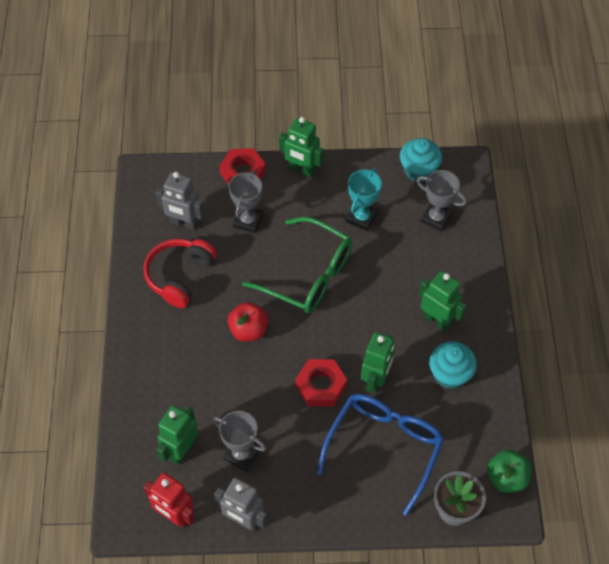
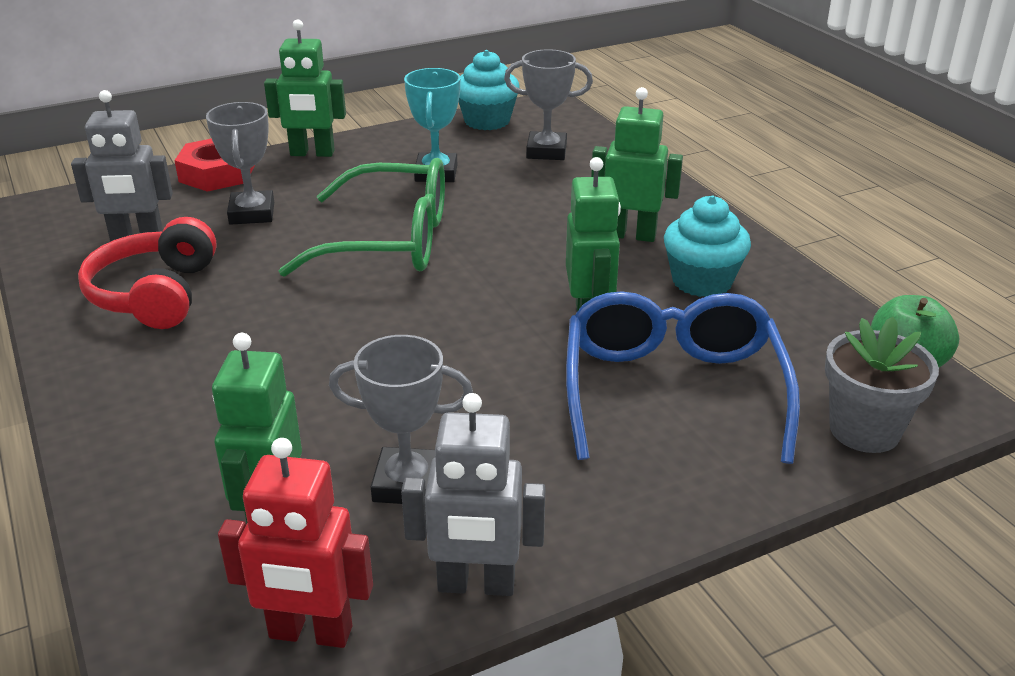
camera: 25 degrees left, 25 degrees down
red apple [228,302,268,342] -> none
red nut [295,359,347,406] -> none

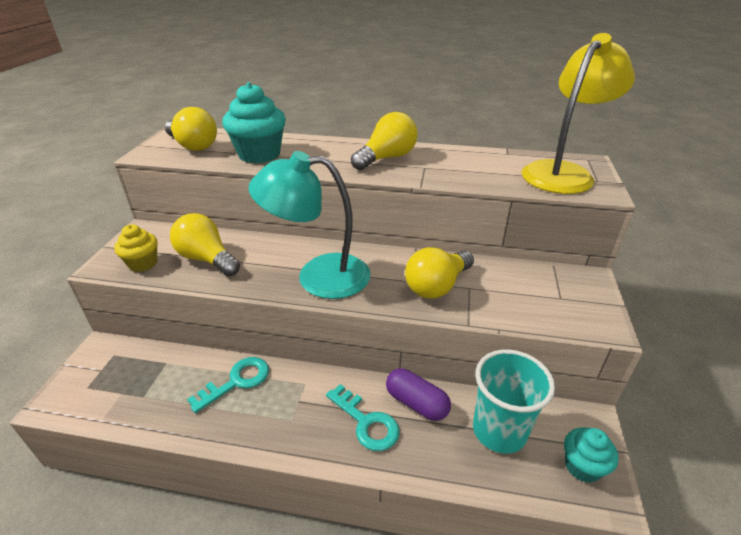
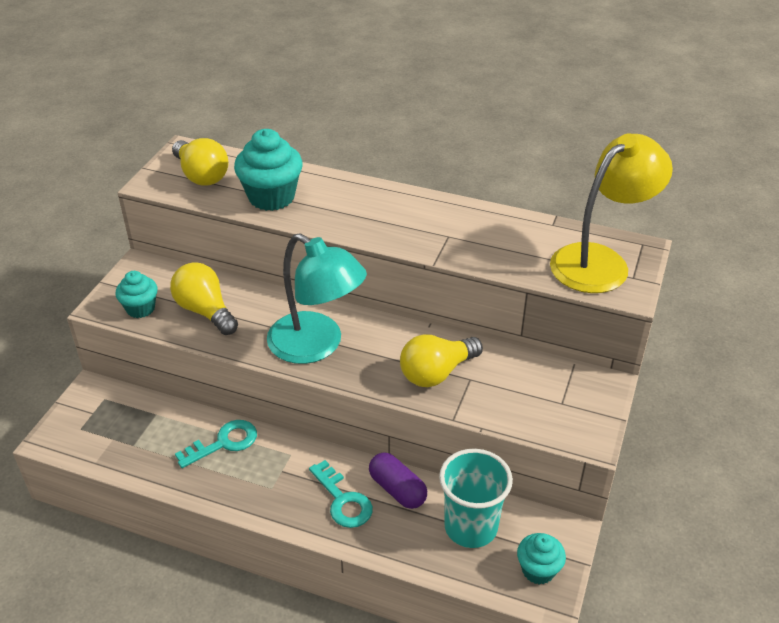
camera: 10 degrees right, 5 degrees up
yellow cupcake [114,224,158,272] -> turquoise cupcake [115,271,158,318]
turquoise lamp [248,151,371,299] -> turquoise lamp turned 150 degrees counterclockwise [267,233,367,364]
yellow light bulb [351,112,418,170] -> none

What the task asks: Both ends included, copy the lines from the one holding "red apple [228,302,268,342] -> none" to the last line of the entries exactly, with all pictures left out.

Response to the exercise:
red apple [228,302,268,342] -> none
red nut [295,359,347,406] -> none

camera: 10 degrees right, 5 degrees up
yellow cupcake [114,224,158,272] -> turquoise cupcake [115,271,158,318]
turquoise lamp [248,151,371,299] -> turquoise lamp turned 150 degrees counterclockwise [267,233,367,364]
yellow light bulb [351,112,418,170] -> none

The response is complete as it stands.